- **To-do item**: Reproduce every line in the listing that contains the word "purple".

- **Supplied data**:
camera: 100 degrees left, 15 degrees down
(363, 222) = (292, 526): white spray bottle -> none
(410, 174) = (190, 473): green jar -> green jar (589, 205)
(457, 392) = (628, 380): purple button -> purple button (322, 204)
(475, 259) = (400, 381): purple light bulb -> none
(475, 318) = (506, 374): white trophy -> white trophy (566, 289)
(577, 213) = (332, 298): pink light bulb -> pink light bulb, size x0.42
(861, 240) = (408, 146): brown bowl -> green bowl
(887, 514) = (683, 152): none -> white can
--
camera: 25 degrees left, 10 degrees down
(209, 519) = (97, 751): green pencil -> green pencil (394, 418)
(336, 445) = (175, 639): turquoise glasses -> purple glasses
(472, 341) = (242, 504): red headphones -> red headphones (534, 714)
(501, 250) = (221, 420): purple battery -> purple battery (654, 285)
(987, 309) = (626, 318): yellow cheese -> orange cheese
--
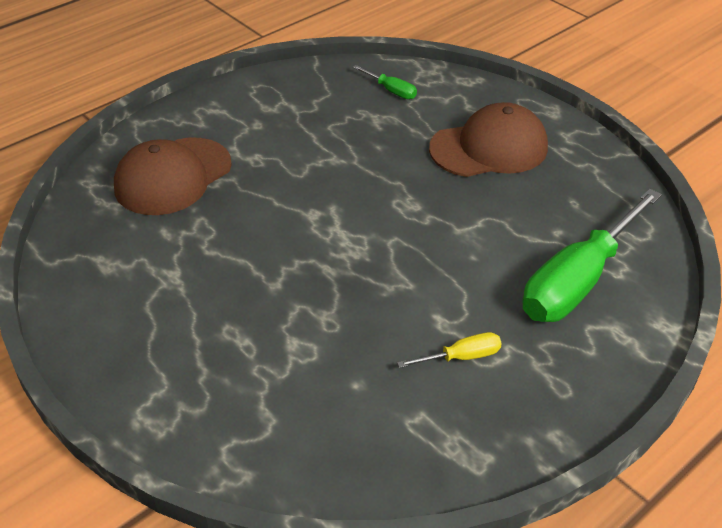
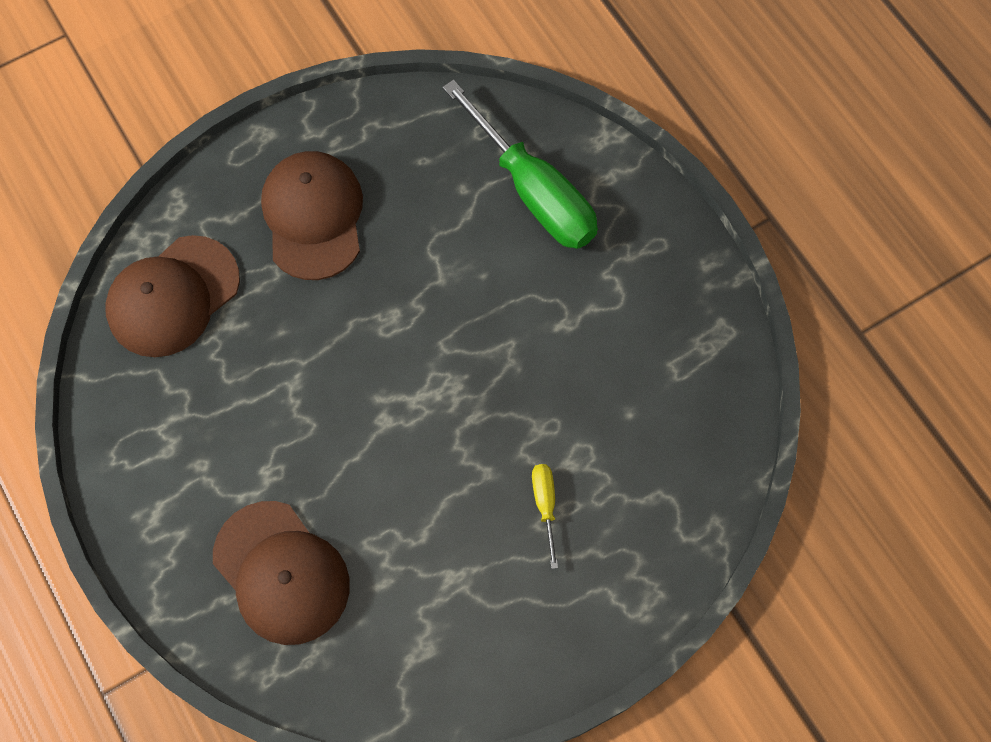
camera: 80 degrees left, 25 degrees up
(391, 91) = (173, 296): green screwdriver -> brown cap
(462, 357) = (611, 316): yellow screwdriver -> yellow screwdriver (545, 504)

- **Solution to the exercise**:
(457, 392) = (628, 380): purple button -> purple button (322, 204)
(475, 259) = (400, 381): purple light bulb -> none
(336, 445) = (175, 639): turquoise glasses -> purple glasses
(501, 250) = (221, 420): purple battery -> purple battery (654, 285)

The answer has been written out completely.